Task brief: Nothing in the data should change when you return it, but leave the pictures out.

———

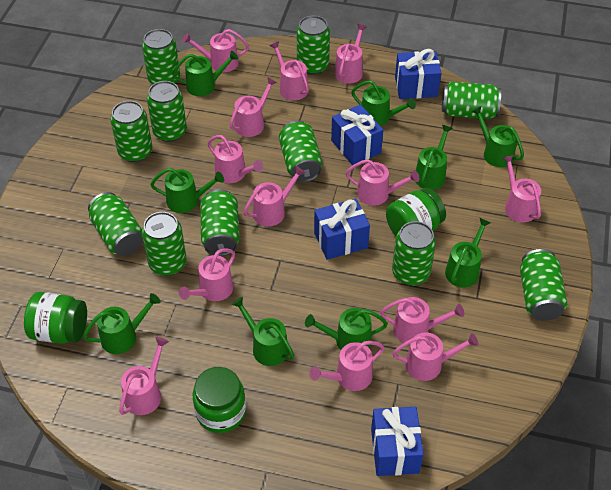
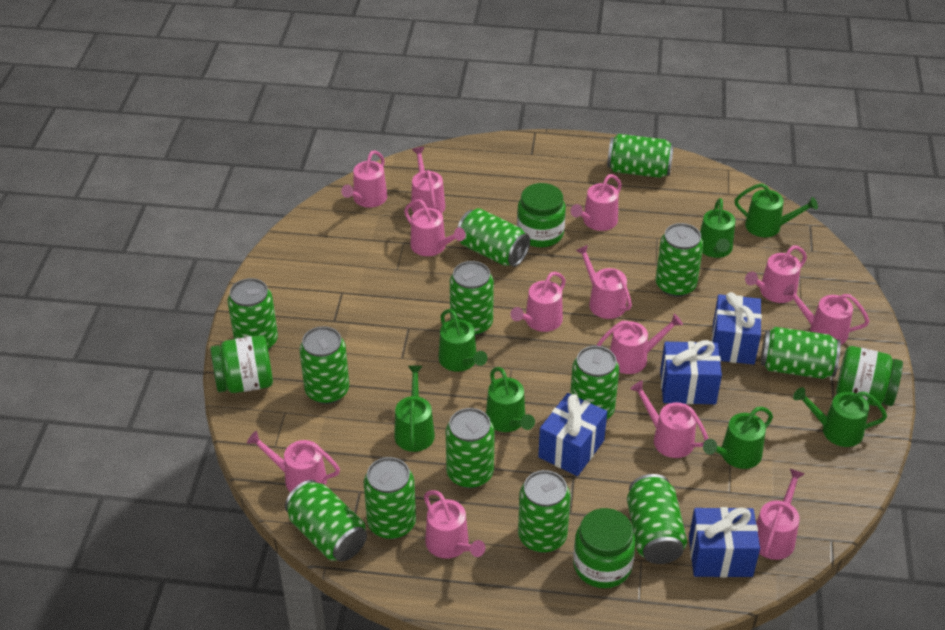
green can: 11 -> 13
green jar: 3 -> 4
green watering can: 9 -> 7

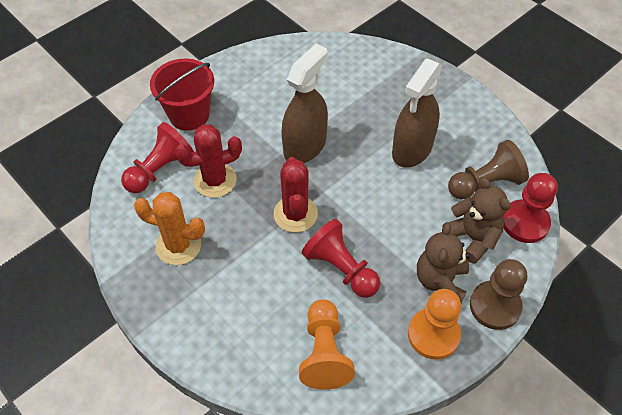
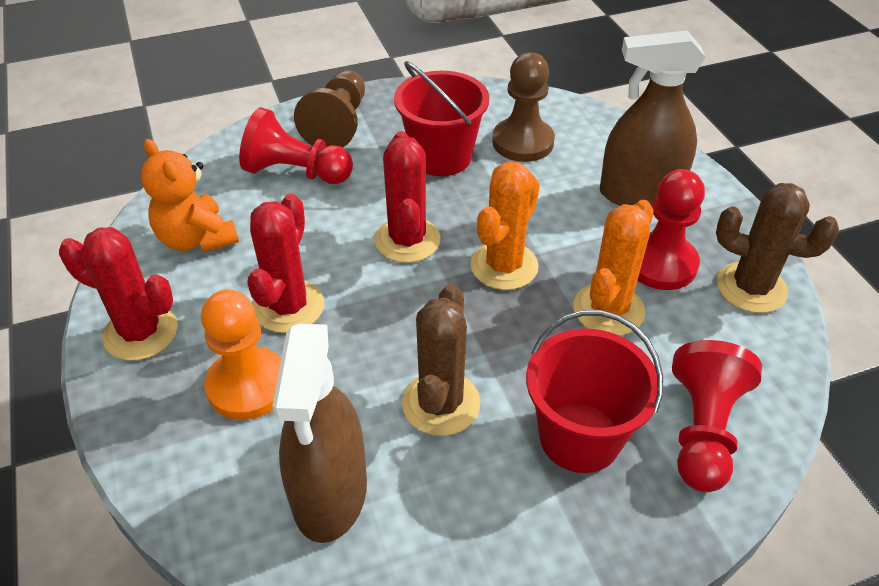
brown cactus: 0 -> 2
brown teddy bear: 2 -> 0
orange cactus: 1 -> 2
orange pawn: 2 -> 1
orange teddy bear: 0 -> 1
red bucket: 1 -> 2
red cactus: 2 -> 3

———

Response area:
green can: 11 -> 13
green jar: 3 -> 4
green watering can: 9 -> 7

brown cactus: 0 -> 2
brown teddy bear: 2 -> 0
orange cactus: 1 -> 2
orange pawn: 2 -> 1
orange teddy bear: 0 -> 1
red bucket: 1 -> 2
red cactus: 2 -> 3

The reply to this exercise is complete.